YOUR INSTRUCTIONS: Range to reproduce from the entries below: the line with "brown trapezoid: (365, 826)", the line with "gray arrow: (198, 1278)", and every line in between. Give them exactly and give nothing else.

Object displacement listings:
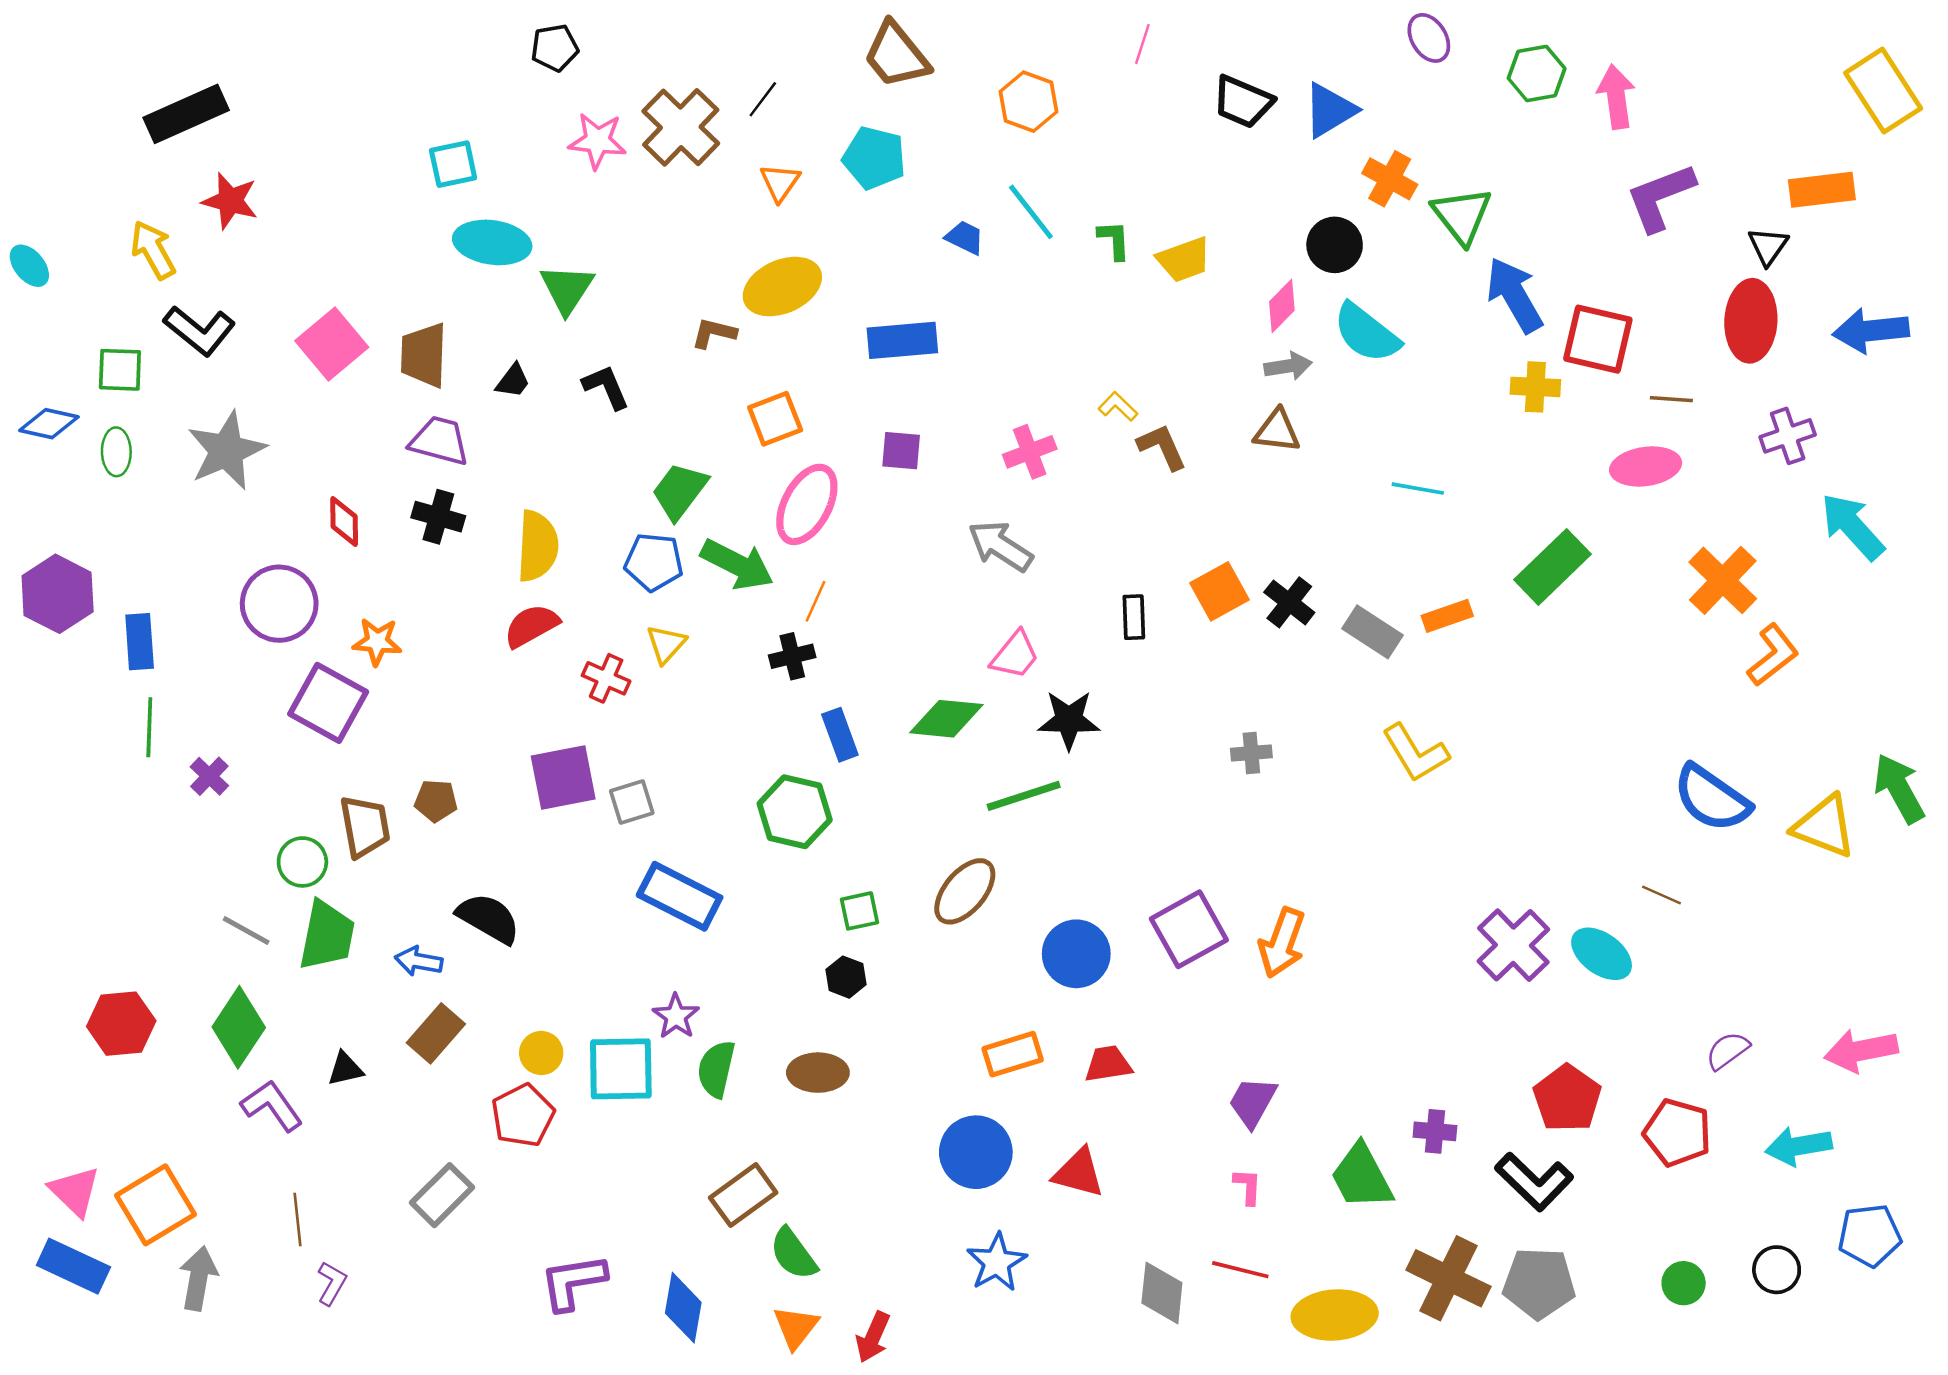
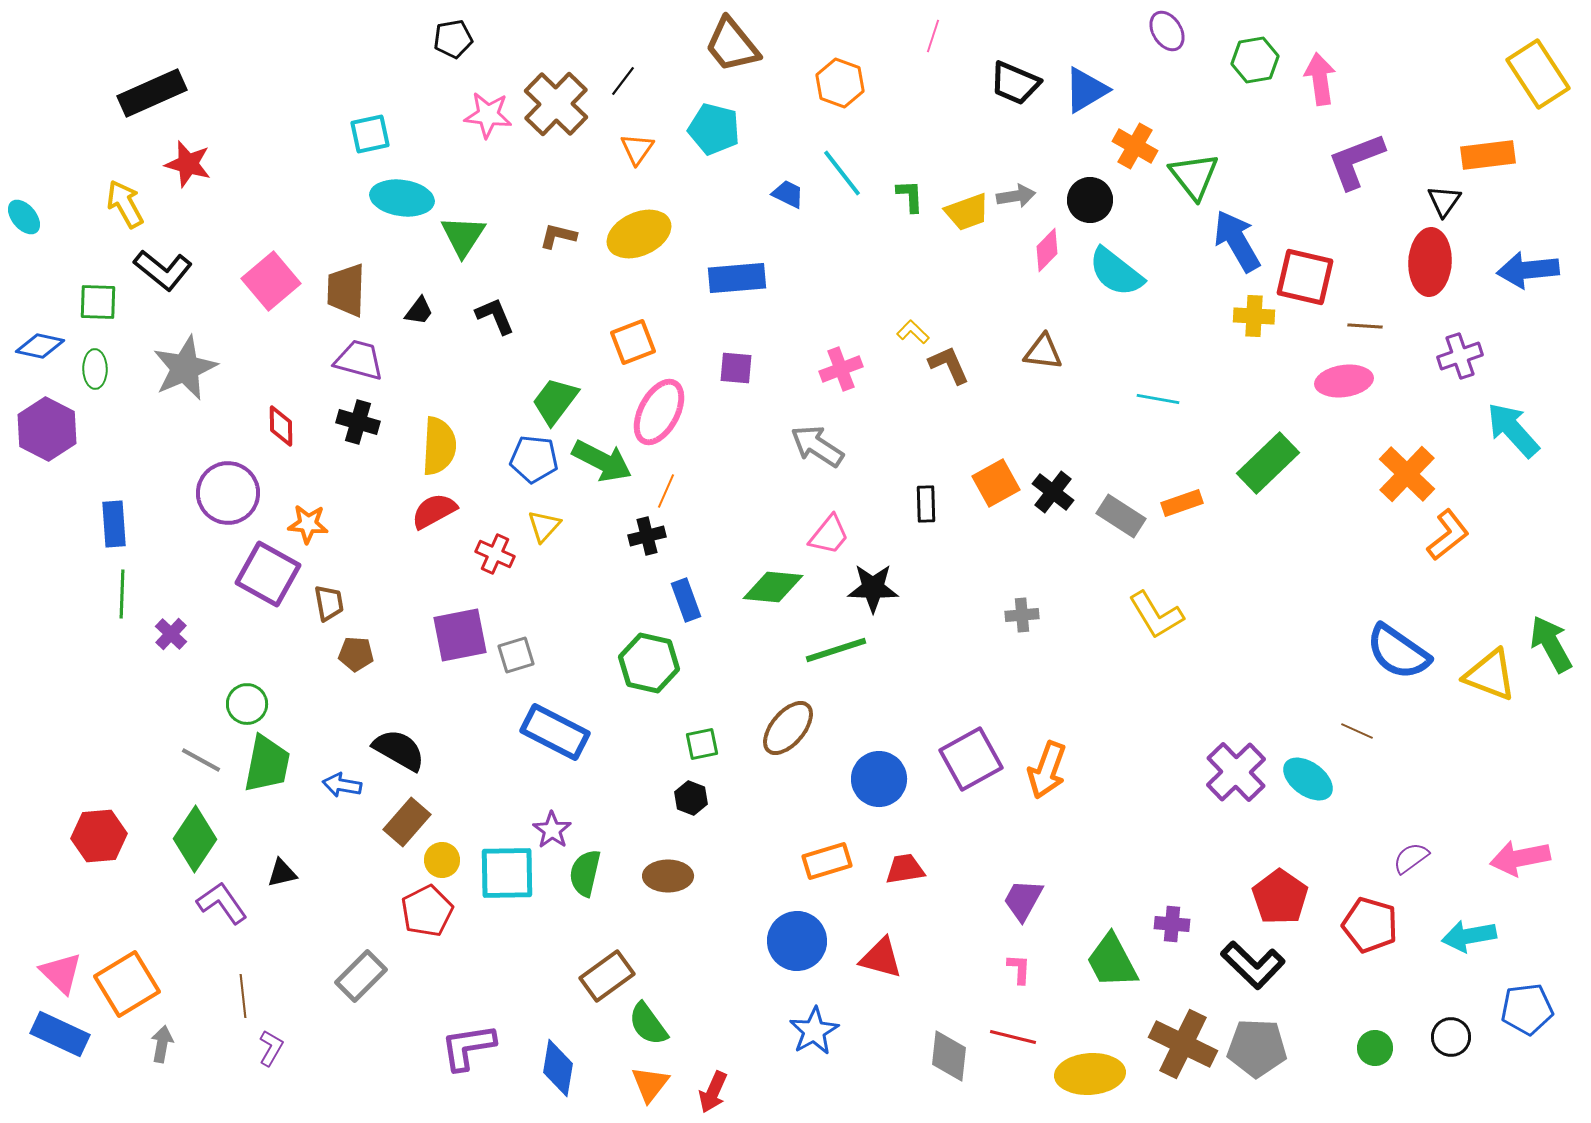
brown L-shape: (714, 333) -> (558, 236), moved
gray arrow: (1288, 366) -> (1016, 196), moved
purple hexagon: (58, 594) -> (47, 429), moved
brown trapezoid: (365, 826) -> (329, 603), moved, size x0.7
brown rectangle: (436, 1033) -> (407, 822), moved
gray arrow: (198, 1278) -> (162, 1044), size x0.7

--

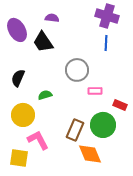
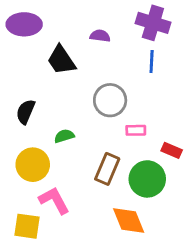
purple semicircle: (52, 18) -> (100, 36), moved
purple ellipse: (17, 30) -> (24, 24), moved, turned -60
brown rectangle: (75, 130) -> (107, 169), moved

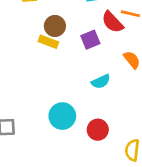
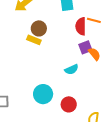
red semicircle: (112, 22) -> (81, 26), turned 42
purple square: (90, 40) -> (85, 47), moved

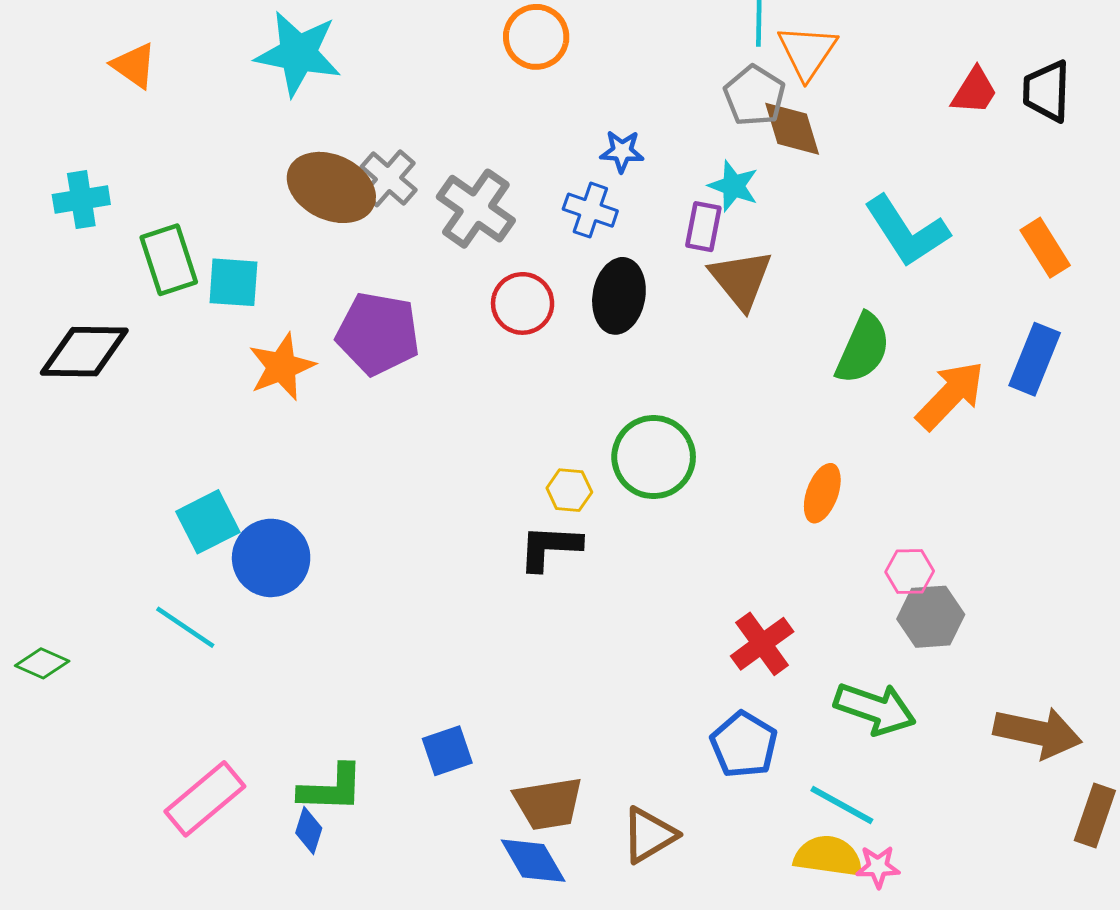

ANSWER SECTION:
brown trapezoid: (365, 826) -> (329, 603), moved, size x0.7
brown rectangle: (436, 1033) -> (407, 822), moved
gray arrow: (198, 1278) -> (162, 1044), size x0.7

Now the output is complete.